- _TASK TO COMPLETE_: Provide a verbatim copy of the data below.

- _MATERIAL FOR THE TASK_:

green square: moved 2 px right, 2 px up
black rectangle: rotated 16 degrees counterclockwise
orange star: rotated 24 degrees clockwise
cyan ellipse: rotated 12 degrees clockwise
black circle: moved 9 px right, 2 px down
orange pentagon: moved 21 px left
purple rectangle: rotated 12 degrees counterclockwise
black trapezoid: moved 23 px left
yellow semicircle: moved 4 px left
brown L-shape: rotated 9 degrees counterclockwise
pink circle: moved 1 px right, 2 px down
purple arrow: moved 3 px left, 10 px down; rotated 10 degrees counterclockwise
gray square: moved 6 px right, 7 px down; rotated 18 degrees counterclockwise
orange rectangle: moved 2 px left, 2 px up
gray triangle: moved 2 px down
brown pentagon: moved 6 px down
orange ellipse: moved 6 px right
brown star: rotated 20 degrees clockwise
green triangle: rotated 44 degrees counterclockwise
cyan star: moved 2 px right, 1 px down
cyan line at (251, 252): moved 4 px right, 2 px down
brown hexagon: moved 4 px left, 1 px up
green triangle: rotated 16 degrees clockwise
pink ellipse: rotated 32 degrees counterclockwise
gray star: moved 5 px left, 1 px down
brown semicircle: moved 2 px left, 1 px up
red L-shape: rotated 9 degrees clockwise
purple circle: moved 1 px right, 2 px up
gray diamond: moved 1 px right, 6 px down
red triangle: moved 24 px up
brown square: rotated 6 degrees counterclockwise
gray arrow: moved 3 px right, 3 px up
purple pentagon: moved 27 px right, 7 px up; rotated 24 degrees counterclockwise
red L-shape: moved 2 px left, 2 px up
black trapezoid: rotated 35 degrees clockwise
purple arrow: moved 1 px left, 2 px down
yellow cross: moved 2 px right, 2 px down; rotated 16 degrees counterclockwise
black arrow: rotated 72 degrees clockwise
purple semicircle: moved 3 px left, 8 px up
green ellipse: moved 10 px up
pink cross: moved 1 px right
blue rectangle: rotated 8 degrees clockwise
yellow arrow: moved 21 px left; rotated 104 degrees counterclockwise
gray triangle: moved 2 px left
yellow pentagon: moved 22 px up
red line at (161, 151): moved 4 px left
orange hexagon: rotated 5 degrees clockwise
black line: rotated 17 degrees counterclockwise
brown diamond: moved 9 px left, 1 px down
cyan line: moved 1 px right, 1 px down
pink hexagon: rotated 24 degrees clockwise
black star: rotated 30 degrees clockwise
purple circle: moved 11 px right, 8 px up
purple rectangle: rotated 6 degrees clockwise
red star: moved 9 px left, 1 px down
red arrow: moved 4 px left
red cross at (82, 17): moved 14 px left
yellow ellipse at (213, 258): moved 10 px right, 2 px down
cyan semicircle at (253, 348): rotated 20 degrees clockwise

- _ANSWER SECTION_:
green square: moved 2 px right, 2 px up
black rectangle: rotated 16 degrees counterclockwise
orange star: rotated 24 degrees clockwise
cyan ellipse: rotated 12 degrees clockwise
black circle: moved 9 px right, 2 px down
orange pentagon: moved 21 px left
purple rectangle: rotated 12 degrees counterclockwise
black trapezoid: moved 23 px left
yellow semicircle: moved 4 px left
brown L-shape: rotated 9 degrees counterclockwise
pink circle: moved 1 px right, 2 px down
purple arrow: moved 3 px left, 10 px down; rotated 10 degrees counterclockwise
gray square: moved 6 px right, 7 px down; rotated 18 degrees counterclockwise
orange rectangle: moved 2 px left, 2 px up
gray triangle: moved 2 px down
brown pentagon: moved 6 px down
orange ellipse: moved 6 px right
brown star: rotated 20 degrees clockwise
green triangle: rotated 44 degrees counterclockwise
cyan star: moved 2 px right, 1 px down
cyan line at (251, 252): moved 4 px right, 2 px down
brown hexagon: moved 4 px left, 1 px up
green triangle: rotated 16 degrees clockwise
pink ellipse: rotated 32 degrees counterclockwise
gray star: moved 5 px left, 1 px down
brown semicircle: moved 2 px left, 1 px up
red L-shape: rotated 9 degrees clockwise
purple circle: moved 1 px right, 2 px up
gray diamond: moved 1 px right, 6 px down
red triangle: moved 24 px up
brown square: rotated 6 degrees counterclockwise
gray arrow: moved 3 px right, 3 px up
purple pentagon: moved 27 px right, 7 px up; rotated 24 degrees counterclockwise
red L-shape: moved 2 px left, 2 px up
black trapezoid: rotated 35 degrees clockwise
purple arrow: moved 1 px left, 2 px down
yellow cross: moved 2 px right, 2 px down; rotated 16 degrees counterclockwise
black arrow: rotated 72 degrees clockwise
purple semicircle: moved 3 px left, 8 px up
green ellipse: moved 10 px up
pink cross: moved 1 px right
blue rectangle: rotated 8 degrees clockwise
yellow arrow: moved 21 px left; rotated 104 degrees counterclockwise
gray triangle: moved 2 px left
yellow pentagon: moved 22 px up
red line at (161, 151): moved 4 px left
orange hexagon: rotated 5 degrees clockwise
black line: rotated 17 degrees counterclockwise
brown diamond: moved 9 px left, 1 px down
cyan line: moved 1 px right, 1 px down
pink hexagon: rotated 24 degrees clockwise
black star: rotated 30 degrees clockwise
purple circle: moved 11 px right, 8 px up
purple rectangle: rotated 6 degrees clockwise
red star: moved 9 px left, 1 px down
red arrow: moved 4 px left
red cross at (82, 17): moved 14 px left
yellow ellipse at (213, 258): moved 10 px right, 2 px down
cyan semicircle at (253, 348): rotated 20 degrees clockwise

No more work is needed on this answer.